Your objective —
Please repeat, from the entries that follow, the lines from the one containing "C3: none -> 10nF (GND, RESET)" through the one containing "C11: none -> 2.2uF (AGND, VEXT)" exactly, adding nothing.
____ Data
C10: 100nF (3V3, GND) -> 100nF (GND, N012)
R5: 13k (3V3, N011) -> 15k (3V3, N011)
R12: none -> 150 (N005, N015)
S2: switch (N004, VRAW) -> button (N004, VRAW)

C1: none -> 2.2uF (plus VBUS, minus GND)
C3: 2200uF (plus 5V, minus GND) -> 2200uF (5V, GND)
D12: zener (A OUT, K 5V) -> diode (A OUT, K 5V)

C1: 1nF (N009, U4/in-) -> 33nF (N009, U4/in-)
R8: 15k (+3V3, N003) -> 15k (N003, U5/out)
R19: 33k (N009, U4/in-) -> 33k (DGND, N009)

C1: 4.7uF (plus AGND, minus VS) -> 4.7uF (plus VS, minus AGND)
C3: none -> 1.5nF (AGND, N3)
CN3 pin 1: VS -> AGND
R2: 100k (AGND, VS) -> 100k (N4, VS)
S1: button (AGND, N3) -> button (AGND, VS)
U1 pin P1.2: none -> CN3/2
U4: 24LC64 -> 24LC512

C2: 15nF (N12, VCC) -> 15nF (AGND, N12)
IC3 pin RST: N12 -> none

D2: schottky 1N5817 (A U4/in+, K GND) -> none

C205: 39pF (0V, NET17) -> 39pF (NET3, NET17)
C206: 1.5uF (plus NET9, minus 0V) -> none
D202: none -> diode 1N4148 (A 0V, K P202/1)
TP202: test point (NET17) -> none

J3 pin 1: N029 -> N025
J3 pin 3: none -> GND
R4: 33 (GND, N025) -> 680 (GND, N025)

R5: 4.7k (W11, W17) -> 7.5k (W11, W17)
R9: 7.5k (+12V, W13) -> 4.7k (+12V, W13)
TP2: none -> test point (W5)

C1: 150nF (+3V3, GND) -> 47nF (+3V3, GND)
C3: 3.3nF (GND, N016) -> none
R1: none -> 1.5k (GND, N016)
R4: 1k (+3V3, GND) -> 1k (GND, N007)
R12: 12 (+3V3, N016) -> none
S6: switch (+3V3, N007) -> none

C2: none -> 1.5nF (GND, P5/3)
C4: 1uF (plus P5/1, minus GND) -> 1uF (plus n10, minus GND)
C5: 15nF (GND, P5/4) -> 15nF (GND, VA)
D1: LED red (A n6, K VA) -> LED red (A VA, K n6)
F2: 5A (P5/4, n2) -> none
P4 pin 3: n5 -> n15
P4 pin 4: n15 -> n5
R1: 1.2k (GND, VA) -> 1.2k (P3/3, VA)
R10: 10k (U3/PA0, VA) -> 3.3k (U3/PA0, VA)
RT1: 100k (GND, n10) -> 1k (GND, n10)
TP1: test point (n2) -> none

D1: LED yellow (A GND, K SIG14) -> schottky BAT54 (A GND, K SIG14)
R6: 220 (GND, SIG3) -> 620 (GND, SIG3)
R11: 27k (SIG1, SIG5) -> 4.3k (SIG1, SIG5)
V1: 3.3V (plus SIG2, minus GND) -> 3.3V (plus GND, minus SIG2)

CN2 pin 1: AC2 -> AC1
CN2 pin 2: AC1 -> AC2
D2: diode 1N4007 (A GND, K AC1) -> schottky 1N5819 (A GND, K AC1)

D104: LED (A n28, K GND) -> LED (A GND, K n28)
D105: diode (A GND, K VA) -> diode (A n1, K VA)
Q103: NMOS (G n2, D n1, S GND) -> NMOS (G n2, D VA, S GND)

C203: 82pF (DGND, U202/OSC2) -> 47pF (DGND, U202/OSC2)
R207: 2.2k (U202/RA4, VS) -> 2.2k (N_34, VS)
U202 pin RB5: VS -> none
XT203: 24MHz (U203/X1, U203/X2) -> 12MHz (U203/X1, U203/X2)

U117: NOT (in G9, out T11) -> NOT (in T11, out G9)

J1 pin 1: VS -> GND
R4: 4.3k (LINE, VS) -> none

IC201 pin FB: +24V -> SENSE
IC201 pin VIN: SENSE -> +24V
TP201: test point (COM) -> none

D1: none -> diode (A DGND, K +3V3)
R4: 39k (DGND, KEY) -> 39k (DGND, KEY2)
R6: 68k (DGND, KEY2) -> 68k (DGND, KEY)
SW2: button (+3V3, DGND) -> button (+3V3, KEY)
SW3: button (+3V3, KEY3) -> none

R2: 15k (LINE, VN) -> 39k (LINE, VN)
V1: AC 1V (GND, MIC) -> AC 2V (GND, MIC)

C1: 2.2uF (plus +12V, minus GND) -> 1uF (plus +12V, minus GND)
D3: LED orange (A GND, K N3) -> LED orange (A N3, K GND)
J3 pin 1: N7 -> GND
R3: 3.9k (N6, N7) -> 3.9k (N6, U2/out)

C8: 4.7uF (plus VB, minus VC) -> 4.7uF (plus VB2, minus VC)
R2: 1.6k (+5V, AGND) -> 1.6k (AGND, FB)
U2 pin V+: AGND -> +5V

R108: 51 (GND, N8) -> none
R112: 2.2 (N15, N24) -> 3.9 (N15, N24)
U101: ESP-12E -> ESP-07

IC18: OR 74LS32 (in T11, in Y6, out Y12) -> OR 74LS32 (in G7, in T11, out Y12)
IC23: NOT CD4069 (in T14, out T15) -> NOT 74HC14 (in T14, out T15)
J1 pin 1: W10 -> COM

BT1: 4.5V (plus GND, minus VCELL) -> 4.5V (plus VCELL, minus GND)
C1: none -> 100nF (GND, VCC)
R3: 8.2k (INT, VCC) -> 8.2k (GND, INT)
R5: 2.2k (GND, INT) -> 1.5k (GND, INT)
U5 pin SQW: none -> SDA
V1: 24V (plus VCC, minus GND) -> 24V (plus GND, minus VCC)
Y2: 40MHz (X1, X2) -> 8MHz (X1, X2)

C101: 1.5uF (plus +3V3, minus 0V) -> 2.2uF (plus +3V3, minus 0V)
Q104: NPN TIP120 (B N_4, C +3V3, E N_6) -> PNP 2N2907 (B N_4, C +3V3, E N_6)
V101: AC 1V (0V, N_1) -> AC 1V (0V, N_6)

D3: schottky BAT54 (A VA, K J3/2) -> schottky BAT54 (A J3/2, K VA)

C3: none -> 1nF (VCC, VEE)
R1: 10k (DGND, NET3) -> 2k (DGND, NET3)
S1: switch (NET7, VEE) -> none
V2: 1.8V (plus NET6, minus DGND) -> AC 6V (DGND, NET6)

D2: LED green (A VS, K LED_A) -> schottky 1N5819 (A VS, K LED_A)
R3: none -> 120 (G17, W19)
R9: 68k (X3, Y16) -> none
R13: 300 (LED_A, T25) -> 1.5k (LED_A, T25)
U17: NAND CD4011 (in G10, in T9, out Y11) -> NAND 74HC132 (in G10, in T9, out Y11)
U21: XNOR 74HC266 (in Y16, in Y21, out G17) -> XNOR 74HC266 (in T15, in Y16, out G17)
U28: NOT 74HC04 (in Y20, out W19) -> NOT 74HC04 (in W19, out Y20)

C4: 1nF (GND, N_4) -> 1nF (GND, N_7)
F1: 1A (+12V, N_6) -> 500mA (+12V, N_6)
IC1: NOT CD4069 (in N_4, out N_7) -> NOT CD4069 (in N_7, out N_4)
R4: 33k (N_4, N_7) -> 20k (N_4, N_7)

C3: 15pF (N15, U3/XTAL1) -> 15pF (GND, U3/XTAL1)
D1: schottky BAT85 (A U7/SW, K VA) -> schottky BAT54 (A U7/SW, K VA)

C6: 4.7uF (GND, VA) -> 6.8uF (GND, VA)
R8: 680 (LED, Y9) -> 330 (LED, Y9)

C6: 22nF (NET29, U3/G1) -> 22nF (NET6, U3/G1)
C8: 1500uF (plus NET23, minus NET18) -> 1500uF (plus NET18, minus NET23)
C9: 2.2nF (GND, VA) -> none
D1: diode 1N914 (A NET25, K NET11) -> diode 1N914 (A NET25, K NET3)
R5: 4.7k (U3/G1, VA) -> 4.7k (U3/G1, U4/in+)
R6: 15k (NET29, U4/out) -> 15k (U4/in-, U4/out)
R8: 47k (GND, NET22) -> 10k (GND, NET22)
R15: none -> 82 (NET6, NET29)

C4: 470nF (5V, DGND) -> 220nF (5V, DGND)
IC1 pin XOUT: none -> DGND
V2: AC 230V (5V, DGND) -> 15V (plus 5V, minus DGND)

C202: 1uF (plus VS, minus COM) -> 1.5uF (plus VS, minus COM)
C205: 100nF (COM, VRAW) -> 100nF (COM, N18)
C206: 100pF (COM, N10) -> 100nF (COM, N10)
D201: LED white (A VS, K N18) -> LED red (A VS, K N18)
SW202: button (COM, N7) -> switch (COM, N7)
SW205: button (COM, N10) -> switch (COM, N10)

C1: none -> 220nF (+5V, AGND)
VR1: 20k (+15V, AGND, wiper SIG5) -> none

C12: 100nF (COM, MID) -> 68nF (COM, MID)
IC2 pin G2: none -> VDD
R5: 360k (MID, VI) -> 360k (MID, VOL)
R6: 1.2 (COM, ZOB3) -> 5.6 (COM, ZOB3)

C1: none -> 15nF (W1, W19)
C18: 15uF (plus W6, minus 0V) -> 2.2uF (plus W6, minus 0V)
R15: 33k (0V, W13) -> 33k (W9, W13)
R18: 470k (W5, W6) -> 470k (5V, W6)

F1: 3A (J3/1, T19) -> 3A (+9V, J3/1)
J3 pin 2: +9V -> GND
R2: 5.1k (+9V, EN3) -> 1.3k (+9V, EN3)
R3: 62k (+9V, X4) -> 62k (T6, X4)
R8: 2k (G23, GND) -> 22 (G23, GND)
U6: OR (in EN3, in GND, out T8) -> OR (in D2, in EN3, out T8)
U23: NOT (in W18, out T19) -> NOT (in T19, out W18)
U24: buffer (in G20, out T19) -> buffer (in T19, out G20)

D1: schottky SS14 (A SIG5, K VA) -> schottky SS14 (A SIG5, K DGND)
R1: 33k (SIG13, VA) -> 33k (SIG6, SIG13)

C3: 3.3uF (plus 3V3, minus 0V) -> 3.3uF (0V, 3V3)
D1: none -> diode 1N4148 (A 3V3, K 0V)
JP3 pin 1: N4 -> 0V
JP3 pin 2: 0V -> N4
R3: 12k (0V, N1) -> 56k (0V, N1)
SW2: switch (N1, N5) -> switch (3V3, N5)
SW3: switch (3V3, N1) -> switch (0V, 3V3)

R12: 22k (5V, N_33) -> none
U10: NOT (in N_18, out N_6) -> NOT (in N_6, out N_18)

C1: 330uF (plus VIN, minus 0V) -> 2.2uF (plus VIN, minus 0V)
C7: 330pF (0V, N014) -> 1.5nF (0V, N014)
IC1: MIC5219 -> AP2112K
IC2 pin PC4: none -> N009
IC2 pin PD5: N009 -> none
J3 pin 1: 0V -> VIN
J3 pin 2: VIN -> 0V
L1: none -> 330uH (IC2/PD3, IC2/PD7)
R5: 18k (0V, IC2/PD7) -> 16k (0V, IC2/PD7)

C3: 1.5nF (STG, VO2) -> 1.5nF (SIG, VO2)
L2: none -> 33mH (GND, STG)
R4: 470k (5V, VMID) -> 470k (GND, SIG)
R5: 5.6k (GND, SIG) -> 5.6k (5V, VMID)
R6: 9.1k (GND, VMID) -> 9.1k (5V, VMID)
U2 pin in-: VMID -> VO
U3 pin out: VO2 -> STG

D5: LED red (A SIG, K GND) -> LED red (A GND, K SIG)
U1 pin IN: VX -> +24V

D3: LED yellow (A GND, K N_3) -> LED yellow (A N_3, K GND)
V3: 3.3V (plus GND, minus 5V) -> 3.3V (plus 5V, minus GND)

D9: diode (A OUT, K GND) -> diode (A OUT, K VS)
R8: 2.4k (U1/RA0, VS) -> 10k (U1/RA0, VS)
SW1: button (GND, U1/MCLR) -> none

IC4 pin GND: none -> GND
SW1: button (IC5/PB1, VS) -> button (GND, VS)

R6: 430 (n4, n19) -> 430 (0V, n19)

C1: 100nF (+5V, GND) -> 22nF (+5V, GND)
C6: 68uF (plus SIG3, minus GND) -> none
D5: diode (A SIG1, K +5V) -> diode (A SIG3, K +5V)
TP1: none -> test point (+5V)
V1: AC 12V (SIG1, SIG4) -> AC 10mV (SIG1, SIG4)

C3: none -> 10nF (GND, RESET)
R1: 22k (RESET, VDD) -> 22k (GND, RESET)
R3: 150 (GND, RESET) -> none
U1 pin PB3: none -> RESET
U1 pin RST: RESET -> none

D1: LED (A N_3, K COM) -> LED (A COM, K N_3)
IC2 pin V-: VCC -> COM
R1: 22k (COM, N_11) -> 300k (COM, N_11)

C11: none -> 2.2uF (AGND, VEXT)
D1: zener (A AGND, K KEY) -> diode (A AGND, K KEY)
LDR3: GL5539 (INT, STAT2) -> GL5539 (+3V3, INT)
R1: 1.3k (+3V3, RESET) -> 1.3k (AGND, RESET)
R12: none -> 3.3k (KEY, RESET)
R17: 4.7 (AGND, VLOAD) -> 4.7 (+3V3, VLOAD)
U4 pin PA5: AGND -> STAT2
________
Written solution —
C3: none -> 10nF (GND, RESET)
R1: 22k (RESET, VDD) -> 22k (GND, RESET)
R3: 150 (GND, RESET) -> none
U1 pin PB3: none -> RESET
U1 pin RST: RESET -> none

D1: LED (A N_3, K COM) -> LED (A COM, K N_3)
IC2 pin V-: VCC -> COM
R1: 22k (COM, N_11) -> 300k (COM, N_11)

C11: none -> 2.2uF (AGND, VEXT)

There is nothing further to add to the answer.